▸ Edit tracking data:

+ + + +

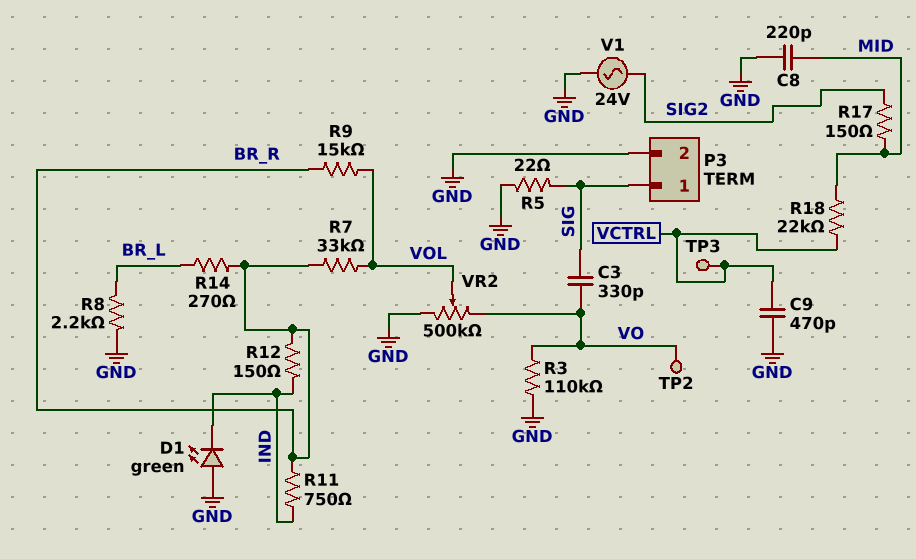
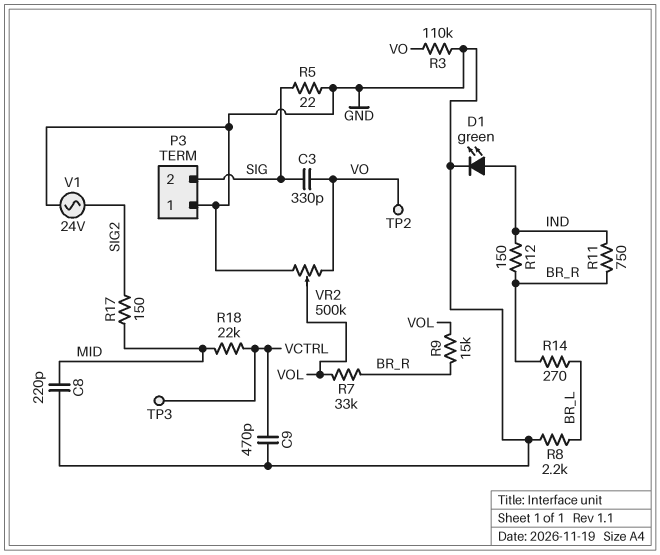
D1: LED green (A GND, K IND) -> LED green (A IND, K GND)
P3 pin 1: SIG -> GND
P3 pin 2: GND -> SIG

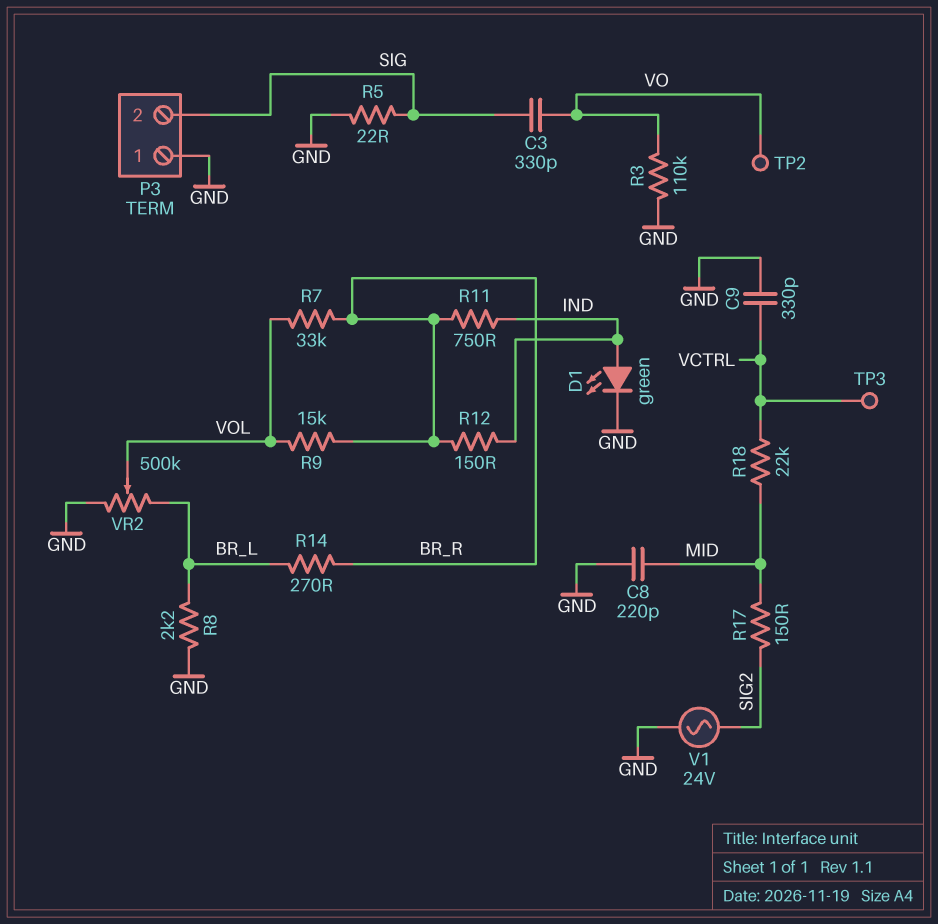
C9: 470pF (GND, VCTRL) -> 330pF (GND, VCTRL)
VR2: 500k (GND, VO, wiper VOL) -> 500k (BR_L, GND, wiper VOL)

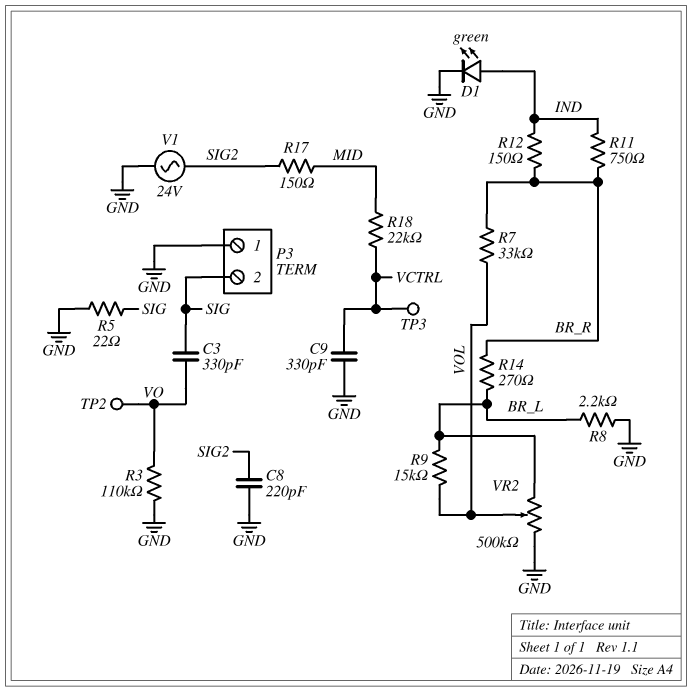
C8: 220pF (GND, MID) -> 220pF (GND, SIG2)
R9: 15k (BR_R, VOL) -> 15k (BR_L, VOL)

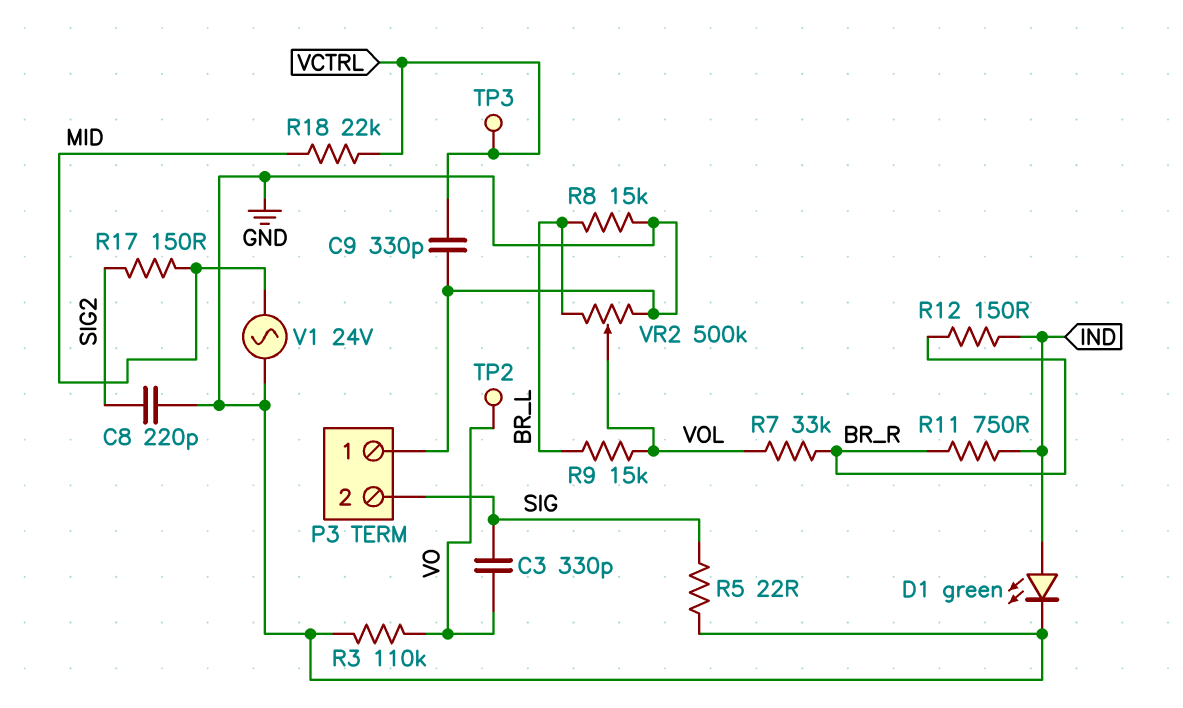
R8: 2.2k (BR_L, GND) -> 15k (BR_L, GND)
R14: 270 (BR_L, BR_R) -> none
V1: AC 24V (GND, SIG2) -> AC 24V (GND, MID)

+ + + +

▸ DIRECTIONS FOR THIS TASK: Give all the entries again exactly, dropping each picture.

▸ SOLUTION TO THIS TASK:
D1: LED green (A GND, K IND) -> LED green (A IND, K GND)
P3 pin 1: SIG -> GND
P3 pin 2: GND -> SIG

C9: 470pF (GND, VCTRL) -> 330pF (GND, VCTRL)
VR2: 500k (GND, VO, wiper VOL) -> 500k (BR_L, GND, wiper VOL)

C8: 220pF (GND, MID) -> 220pF (GND, SIG2)
R9: 15k (BR_R, VOL) -> 15k (BR_L, VOL)

R8: 2.2k (BR_L, GND) -> 15k (BR_L, GND)
R14: 270 (BR_L, BR_R) -> none
V1: AC 24V (GND, SIG2) -> AC 24V (GND, MID)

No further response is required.